**Task description**
Find the lines below holding the word "middle" and copy each of them.

**Material shown**
--------------------------------

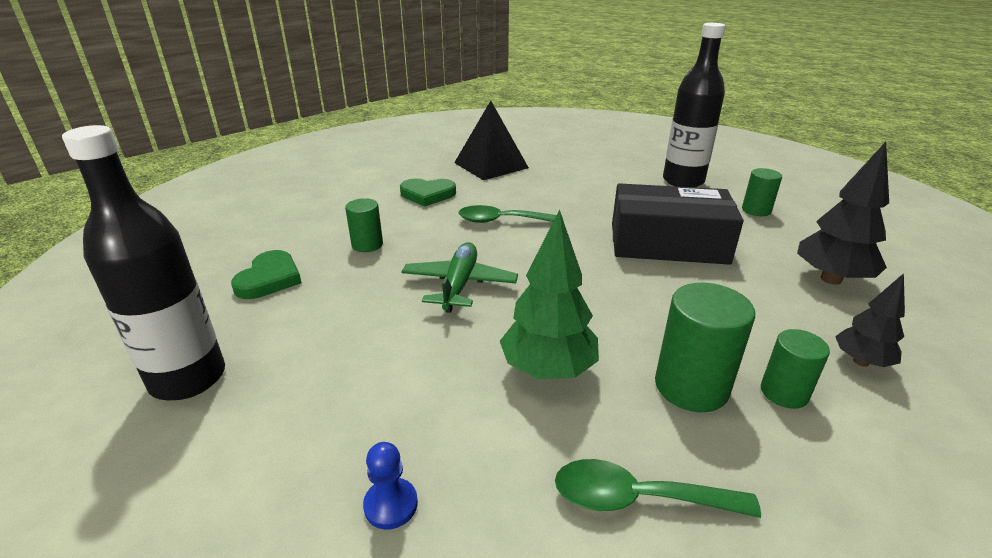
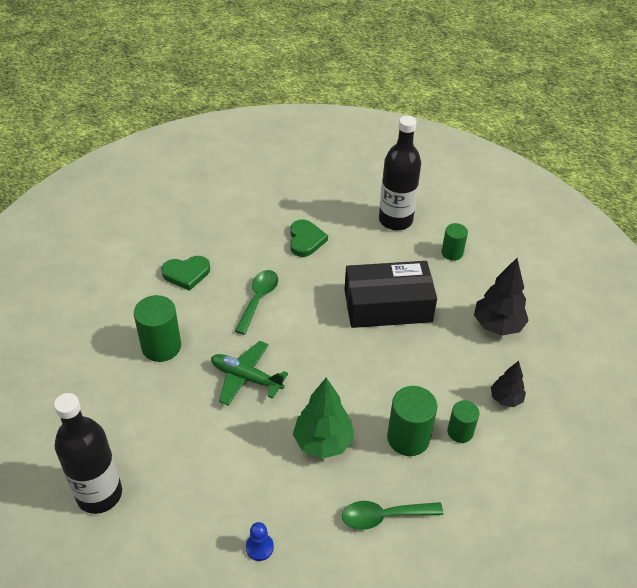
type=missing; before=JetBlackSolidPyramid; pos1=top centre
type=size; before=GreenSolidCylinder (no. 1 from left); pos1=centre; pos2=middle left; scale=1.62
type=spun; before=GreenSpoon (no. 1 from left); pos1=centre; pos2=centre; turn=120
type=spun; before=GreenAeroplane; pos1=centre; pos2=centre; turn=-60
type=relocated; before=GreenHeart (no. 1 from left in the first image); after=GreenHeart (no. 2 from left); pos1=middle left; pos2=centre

--------------------------------

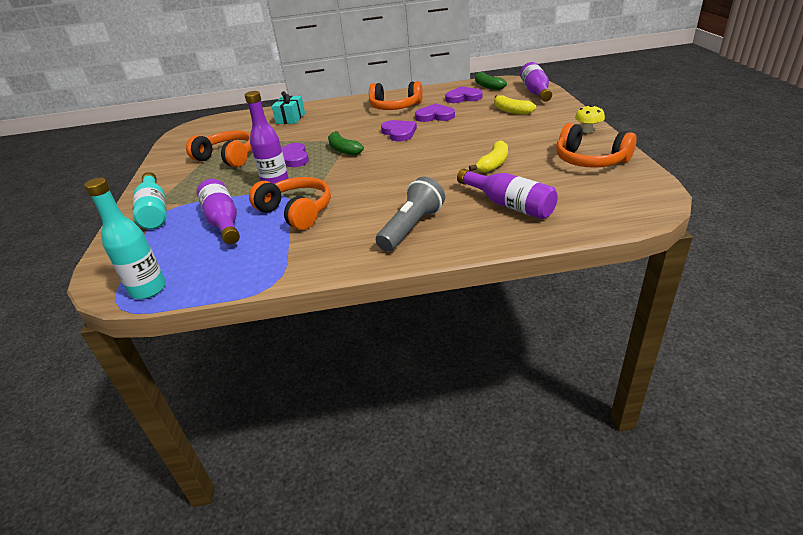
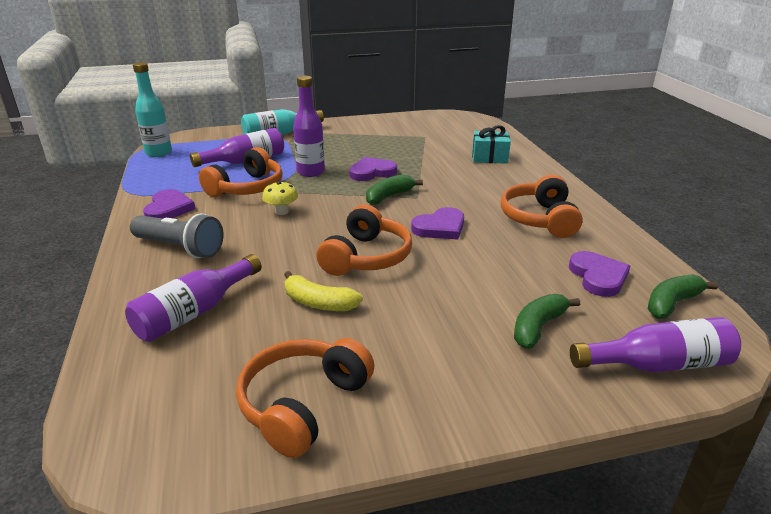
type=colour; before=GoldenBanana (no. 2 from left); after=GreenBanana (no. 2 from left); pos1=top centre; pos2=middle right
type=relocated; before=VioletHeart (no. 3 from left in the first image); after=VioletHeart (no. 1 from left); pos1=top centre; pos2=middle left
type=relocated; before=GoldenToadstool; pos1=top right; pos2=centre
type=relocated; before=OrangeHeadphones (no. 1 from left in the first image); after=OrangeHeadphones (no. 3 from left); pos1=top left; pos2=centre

--------------------------------

**Solution**
type=size; before=GreenSolidCylinder (no. 1 from left); pos1=centre; pos2=middle left; scale=1.62
type=relocated; before=GreenHeart (no. 1 from left in the first image); after=GreenHeart (no. 2 from left); pos1=middle left; pos2=centre
type=colour; before=GoldenBanana (no. 2 from left); after=GreenBanana (no. 2 from left); pos1=top centre; pos2=middle right
type=relocated; before=VioletHeart (no. 3 from left in the first image); after=VioletHeart (no. 1 from left); pos1=top centre; pos2=middle left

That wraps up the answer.